EXERCISE BRIEF: Transcribe exactly the lines below that begin at the line with "red light bulb: 4 -> 6" and stop after the line with "black plane: 6 -> 7", leaving out every picture.

PROVIDED MATERIAL:
::::::::::

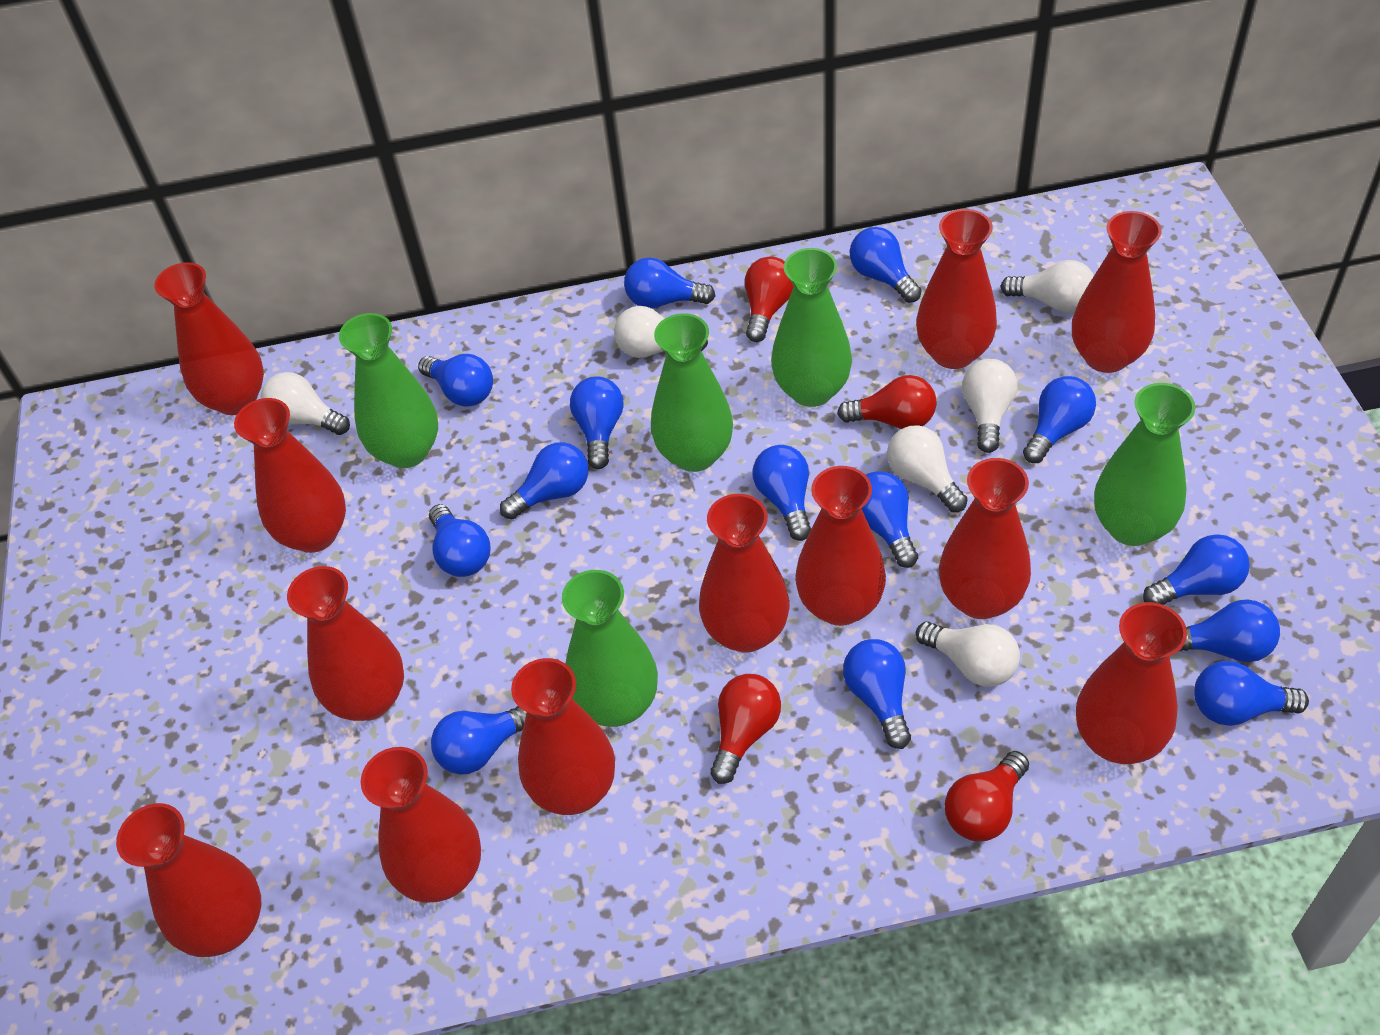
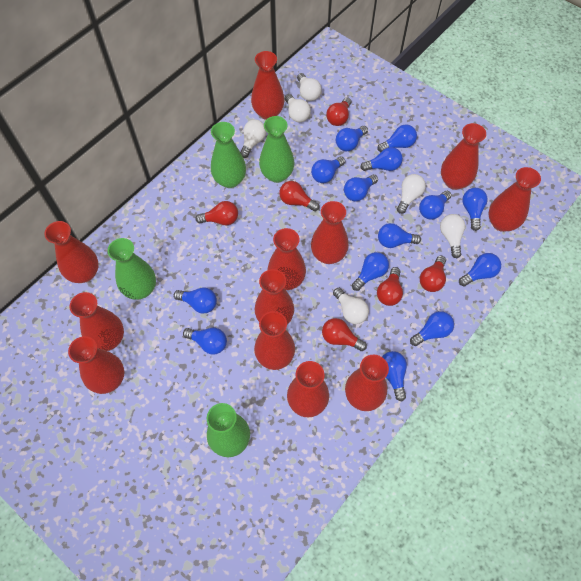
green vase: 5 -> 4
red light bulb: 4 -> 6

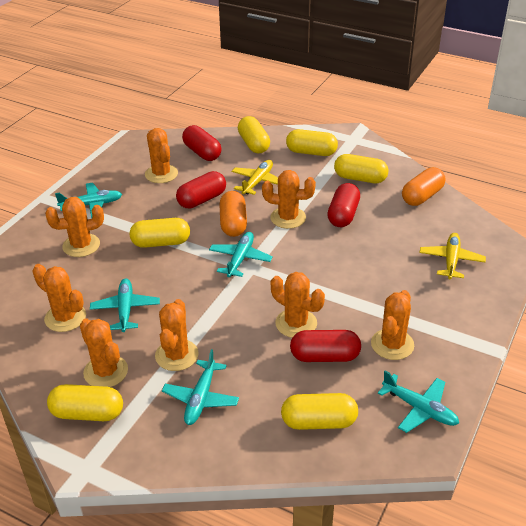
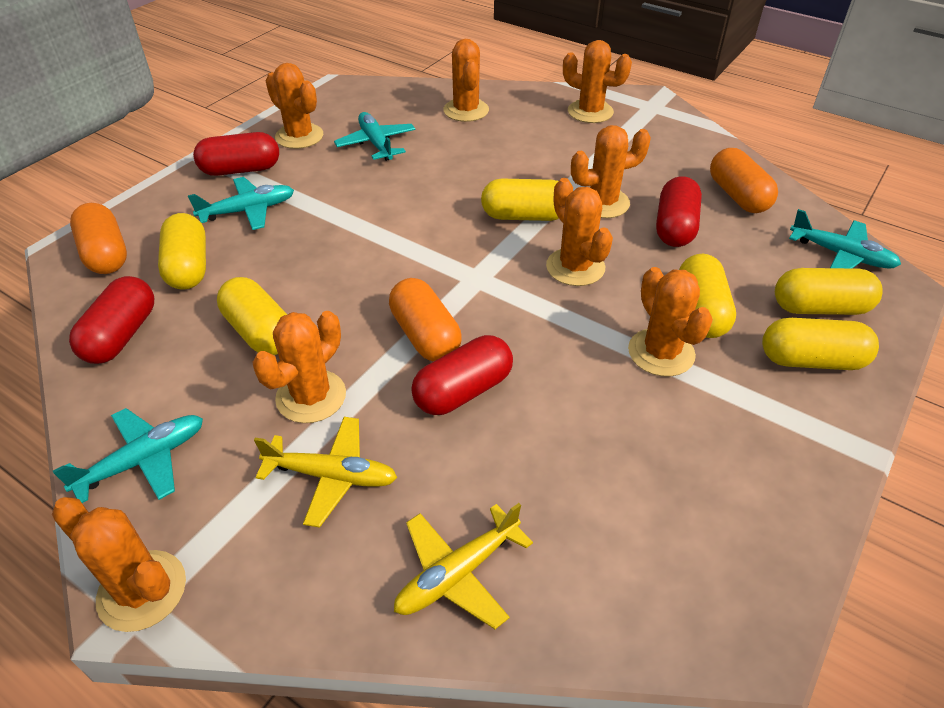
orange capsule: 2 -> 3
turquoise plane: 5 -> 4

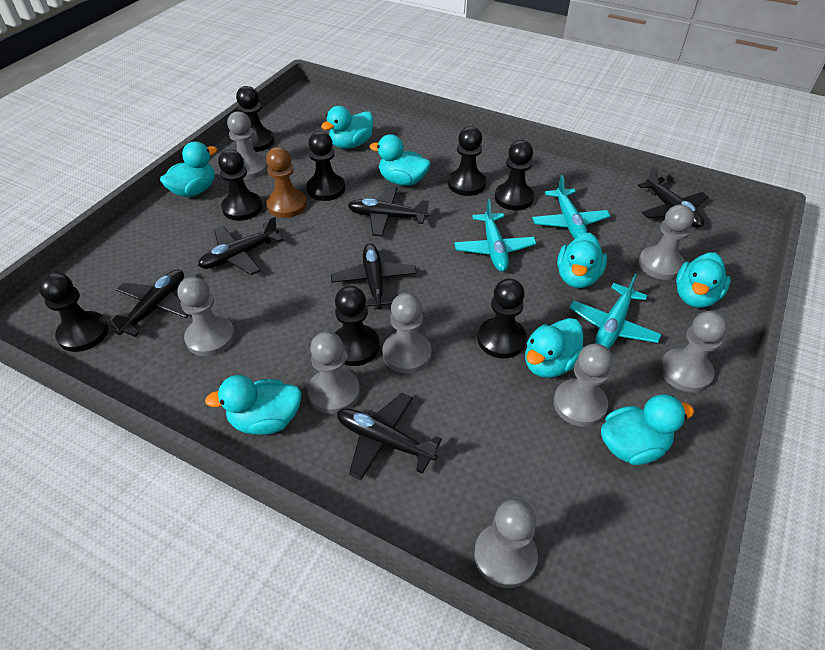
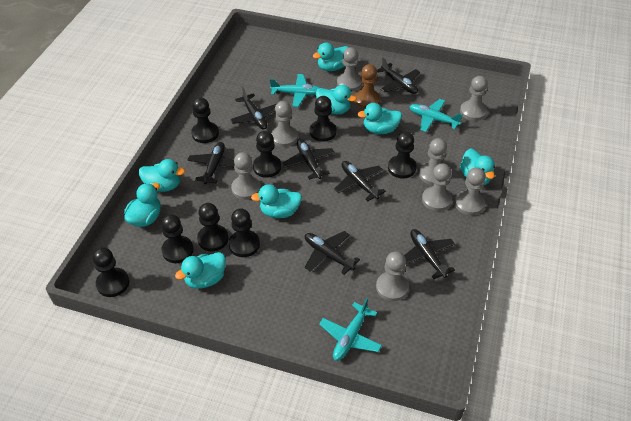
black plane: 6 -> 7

::::::::::

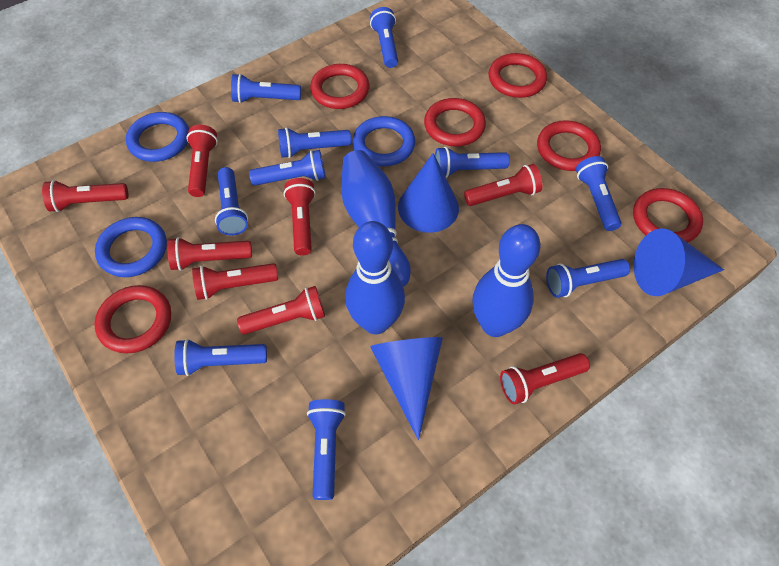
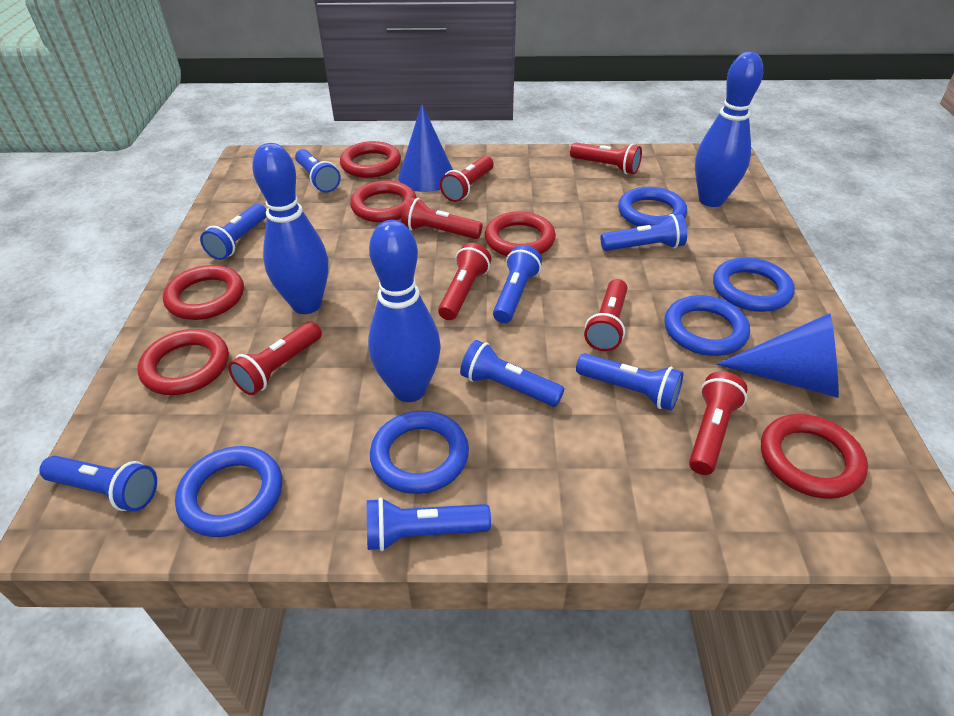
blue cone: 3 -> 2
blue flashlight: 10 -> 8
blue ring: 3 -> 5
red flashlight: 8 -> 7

::::::::::

RESULT BELOW:
red light bulb: 4 -> 6

orange capsule: 2 -> 3
turquoise plane: 5 -> 4

black plane: 6 -> 7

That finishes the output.